ASSIGNMENT ▸
Restate word for word the entries below, starting with the line with "CN1 pin 1: IN -> GND" and continuing through the line with "R104: 100k (GND, VS) -> 100k (VS, VTH)". Include both of those lines and no others.

DATA LISTING ▸
· · ·
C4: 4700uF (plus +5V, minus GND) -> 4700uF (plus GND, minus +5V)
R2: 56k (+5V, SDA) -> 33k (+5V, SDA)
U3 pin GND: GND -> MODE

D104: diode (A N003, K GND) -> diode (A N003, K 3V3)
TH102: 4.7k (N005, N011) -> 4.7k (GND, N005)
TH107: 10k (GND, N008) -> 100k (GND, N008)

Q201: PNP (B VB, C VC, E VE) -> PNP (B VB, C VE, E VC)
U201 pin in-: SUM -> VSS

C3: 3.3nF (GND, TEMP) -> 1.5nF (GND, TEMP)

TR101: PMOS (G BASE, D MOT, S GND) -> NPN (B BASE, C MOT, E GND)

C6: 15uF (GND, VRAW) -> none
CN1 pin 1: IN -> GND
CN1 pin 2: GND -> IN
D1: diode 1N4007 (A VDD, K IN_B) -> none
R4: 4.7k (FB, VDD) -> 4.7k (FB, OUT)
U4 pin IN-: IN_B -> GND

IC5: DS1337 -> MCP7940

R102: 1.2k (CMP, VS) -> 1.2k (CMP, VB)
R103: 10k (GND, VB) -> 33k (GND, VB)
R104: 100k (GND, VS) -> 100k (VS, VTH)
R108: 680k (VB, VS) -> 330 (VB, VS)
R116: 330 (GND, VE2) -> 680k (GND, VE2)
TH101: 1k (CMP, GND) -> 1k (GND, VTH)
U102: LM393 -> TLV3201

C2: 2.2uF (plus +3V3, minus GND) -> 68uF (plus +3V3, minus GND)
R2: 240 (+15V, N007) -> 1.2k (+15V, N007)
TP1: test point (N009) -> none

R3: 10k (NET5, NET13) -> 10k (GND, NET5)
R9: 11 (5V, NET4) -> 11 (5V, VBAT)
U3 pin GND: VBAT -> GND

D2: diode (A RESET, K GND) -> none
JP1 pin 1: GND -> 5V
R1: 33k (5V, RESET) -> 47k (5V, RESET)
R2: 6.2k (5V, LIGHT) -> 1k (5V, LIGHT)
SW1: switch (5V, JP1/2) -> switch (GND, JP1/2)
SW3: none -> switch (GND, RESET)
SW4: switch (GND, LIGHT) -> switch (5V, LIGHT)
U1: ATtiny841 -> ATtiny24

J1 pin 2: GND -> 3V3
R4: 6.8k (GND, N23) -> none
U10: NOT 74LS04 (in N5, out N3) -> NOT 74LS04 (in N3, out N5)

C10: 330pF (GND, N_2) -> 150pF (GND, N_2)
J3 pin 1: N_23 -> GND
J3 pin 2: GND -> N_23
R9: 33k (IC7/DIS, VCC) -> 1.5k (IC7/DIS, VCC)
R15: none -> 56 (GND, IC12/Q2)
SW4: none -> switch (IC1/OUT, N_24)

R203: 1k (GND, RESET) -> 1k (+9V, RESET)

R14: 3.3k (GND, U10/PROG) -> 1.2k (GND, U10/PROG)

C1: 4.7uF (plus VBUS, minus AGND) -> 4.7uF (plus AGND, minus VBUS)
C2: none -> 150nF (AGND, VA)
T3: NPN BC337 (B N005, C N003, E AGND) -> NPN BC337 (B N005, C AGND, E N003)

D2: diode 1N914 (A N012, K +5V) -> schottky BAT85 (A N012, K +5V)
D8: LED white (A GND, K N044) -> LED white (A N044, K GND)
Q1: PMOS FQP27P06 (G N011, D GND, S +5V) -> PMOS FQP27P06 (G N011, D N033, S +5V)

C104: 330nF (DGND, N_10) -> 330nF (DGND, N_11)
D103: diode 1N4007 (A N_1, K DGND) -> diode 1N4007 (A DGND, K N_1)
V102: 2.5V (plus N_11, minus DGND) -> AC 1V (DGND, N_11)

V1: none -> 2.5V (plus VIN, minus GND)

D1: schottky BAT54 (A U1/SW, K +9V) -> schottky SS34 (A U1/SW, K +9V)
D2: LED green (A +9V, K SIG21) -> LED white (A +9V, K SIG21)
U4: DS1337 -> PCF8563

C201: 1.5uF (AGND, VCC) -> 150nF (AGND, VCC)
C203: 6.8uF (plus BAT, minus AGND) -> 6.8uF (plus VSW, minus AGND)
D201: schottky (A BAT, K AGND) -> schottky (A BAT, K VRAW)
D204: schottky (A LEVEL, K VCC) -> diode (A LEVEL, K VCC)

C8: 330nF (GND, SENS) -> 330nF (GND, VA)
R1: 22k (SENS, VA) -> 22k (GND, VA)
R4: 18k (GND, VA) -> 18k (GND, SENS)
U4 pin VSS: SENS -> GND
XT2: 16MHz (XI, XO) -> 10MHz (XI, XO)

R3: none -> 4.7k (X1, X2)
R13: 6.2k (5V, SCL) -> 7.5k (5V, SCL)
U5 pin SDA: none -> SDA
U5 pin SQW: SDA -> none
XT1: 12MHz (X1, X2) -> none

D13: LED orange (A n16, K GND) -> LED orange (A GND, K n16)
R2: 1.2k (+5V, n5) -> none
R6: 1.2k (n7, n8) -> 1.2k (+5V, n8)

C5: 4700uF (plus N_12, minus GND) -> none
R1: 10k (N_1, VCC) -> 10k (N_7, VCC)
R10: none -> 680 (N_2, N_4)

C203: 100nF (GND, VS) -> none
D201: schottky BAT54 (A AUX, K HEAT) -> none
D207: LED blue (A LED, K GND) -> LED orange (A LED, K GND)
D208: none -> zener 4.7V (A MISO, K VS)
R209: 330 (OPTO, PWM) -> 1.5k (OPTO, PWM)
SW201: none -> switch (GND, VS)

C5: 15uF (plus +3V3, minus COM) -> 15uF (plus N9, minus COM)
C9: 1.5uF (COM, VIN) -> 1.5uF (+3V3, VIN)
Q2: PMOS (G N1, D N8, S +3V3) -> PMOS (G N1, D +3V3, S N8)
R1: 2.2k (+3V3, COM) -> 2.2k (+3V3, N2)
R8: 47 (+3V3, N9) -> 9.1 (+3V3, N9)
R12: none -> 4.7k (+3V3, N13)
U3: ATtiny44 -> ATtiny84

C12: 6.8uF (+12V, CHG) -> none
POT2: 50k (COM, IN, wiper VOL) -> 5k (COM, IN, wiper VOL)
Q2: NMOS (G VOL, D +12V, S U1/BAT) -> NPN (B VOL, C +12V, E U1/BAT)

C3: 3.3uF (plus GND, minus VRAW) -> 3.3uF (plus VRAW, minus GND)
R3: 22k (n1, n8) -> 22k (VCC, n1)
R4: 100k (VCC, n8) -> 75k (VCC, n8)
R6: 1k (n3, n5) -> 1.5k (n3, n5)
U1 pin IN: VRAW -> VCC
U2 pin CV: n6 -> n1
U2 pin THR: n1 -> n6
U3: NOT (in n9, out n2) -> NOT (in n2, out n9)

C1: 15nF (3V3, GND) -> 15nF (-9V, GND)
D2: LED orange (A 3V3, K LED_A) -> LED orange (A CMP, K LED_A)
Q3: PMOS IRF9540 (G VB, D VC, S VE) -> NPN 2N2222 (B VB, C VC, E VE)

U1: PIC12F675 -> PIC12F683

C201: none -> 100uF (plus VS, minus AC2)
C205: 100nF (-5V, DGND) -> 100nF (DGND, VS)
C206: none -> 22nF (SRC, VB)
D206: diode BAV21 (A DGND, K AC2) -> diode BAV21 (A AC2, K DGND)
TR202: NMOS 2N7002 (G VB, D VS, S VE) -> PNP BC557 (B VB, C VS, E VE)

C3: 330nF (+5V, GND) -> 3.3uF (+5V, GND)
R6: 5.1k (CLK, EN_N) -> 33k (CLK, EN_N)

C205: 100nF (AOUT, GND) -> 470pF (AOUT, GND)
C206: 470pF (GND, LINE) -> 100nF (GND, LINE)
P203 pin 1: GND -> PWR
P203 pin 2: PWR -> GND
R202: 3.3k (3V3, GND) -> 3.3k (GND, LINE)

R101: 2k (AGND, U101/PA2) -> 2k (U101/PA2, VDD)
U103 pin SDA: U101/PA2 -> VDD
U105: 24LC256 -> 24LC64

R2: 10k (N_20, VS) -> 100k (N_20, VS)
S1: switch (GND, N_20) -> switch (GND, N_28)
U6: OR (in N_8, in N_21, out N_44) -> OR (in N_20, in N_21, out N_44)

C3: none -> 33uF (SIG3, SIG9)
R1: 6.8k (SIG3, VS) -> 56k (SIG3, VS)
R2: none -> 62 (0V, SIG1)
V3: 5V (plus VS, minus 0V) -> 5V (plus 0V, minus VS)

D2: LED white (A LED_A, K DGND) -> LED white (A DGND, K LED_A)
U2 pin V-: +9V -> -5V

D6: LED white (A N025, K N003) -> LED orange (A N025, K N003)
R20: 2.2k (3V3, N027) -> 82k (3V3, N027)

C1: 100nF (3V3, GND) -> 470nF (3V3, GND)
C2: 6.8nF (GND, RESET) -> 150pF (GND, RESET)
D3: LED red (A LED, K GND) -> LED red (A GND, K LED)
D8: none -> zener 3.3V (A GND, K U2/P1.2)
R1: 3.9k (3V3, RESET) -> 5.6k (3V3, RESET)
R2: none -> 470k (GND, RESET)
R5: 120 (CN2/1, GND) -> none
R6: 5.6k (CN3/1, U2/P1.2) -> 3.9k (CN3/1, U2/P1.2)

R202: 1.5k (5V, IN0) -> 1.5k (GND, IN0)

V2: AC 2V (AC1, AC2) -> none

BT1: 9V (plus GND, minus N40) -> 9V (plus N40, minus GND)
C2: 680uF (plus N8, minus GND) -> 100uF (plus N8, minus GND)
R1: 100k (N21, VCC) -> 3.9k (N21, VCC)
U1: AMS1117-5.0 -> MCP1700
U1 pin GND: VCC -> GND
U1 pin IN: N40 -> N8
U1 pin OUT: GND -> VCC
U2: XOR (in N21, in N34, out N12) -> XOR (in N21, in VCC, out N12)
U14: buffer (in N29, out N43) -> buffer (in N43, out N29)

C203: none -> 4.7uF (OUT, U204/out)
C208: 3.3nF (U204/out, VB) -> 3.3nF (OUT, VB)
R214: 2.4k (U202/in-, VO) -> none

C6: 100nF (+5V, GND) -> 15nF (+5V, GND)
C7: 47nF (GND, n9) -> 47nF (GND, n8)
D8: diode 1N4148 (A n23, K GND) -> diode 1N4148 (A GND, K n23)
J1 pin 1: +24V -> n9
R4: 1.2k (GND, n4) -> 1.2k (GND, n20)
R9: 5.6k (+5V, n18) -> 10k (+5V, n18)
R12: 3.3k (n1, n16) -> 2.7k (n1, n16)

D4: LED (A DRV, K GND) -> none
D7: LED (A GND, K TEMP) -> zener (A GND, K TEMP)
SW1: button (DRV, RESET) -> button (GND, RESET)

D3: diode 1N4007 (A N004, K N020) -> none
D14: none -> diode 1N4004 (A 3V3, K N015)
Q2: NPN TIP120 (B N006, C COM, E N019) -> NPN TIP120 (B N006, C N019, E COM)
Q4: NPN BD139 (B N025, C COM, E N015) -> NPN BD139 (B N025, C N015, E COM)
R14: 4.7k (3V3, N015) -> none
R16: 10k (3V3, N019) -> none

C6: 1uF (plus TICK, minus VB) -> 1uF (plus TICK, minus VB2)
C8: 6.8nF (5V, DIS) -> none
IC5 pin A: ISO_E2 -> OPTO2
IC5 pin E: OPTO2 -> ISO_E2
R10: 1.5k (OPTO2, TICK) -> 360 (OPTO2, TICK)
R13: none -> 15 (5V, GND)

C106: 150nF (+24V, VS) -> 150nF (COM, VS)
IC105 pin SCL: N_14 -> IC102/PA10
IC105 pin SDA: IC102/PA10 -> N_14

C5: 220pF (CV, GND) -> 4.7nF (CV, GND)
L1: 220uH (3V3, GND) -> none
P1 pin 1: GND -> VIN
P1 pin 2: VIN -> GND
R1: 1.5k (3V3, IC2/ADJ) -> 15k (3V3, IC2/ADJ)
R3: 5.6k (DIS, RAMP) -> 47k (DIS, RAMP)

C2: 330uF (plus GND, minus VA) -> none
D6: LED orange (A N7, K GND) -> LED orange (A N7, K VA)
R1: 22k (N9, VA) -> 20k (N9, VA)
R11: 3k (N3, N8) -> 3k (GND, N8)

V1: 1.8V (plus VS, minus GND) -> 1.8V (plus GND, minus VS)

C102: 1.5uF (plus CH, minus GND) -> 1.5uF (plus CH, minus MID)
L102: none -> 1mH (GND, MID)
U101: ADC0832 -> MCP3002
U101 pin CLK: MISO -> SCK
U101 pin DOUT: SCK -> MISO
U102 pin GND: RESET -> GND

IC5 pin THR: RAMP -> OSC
· · ·
WORKED SOLUTION ▸
CN1 pin 1: IN -> GND
CN1 pin 2: GND -> IN
D1: diode 1N4007 (A VDD, K IN_B) -> none
R4: 4.7k (FB, VDD) -> 4.7k (FB, OUT)
U4 pin IN-: IN_B -> GND

IC5: DS1337 -> MCP7940

R102: 1.2k (CMP, VS) -> 1.2k (CMP, VB)
R103: 10k (GND, VB) -> 33k (GND, VB)
R104: 100k (GND, VS) -> 100k (VS, VTH)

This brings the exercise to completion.